| TASK DETAILS |
Reproduce the records below in full and without edits, omitting images.

| RECORDS FOR THE TASK |

● ● ● ● ●

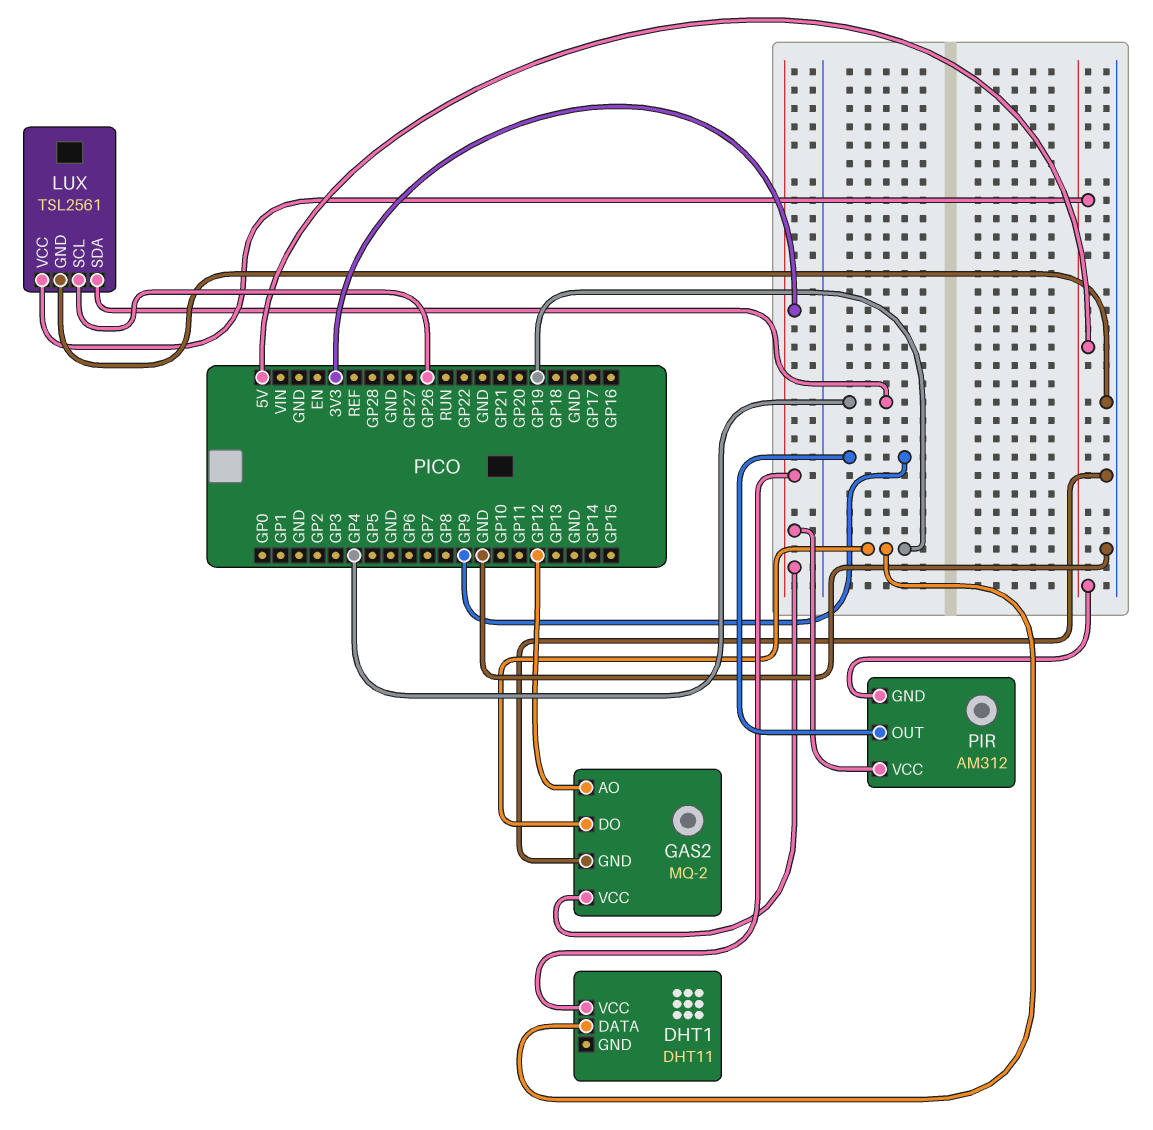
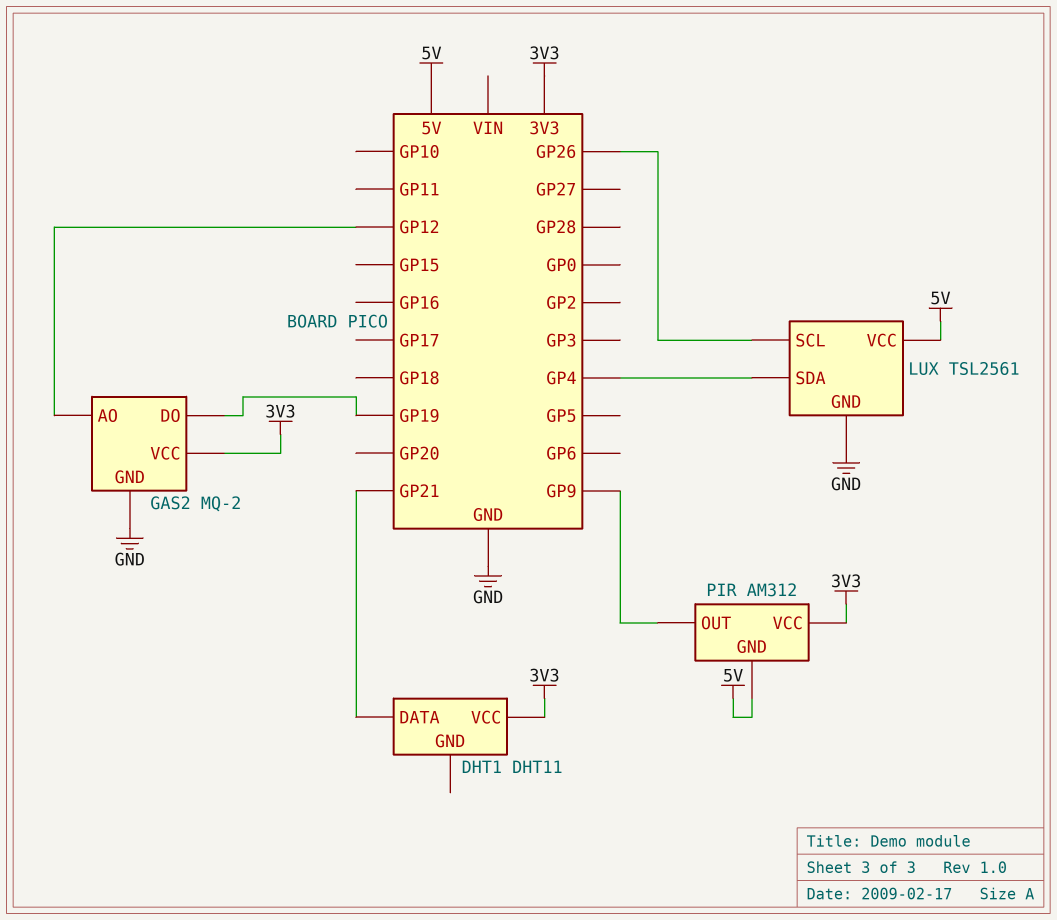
DHT1 pin DATA: GP19 -> GP21

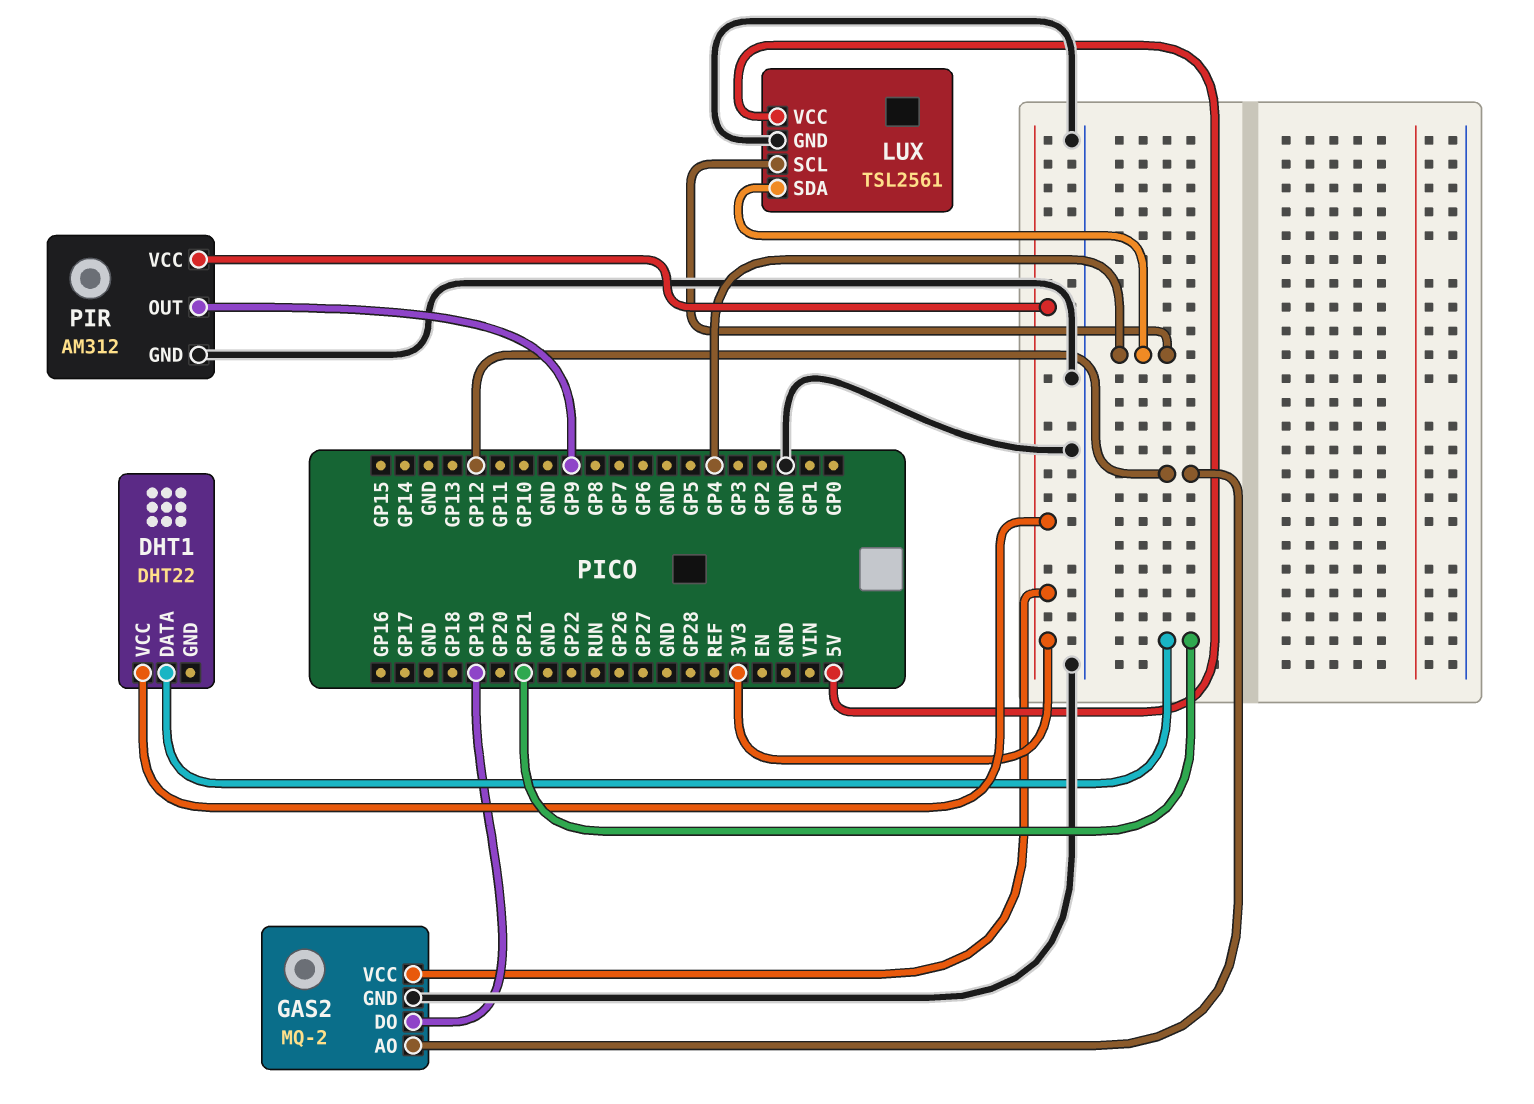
DHT1: DHT11 -> DHT22
LUX pin SCL: GP26 -> GP4
PIR pin GND: 5V -> GND

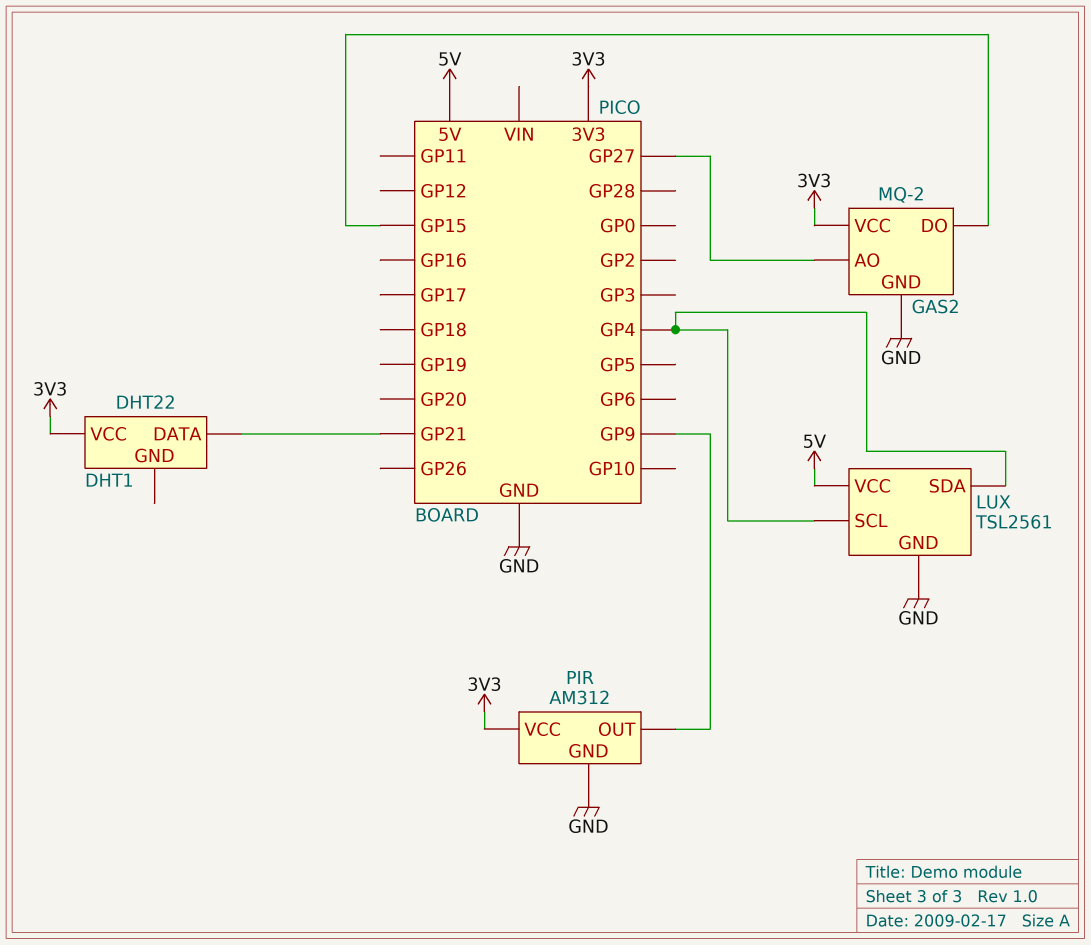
GAS2 pin AO: GP12 -> GP27
GAS2 pin DO: GP19 -> GP15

● ● ● ● ●

| ANSWER SPACE |
DHT1 pin DATA: GP19 -> GP21

DHT1: DHT11 -> DHT22
LUX pin SCL: GP26 -> GP4
PIR pin GND: 5V -> GND

GAS2 pin AO: GP12 -> GP27
GAS2 pin DO: GP19 -> GP15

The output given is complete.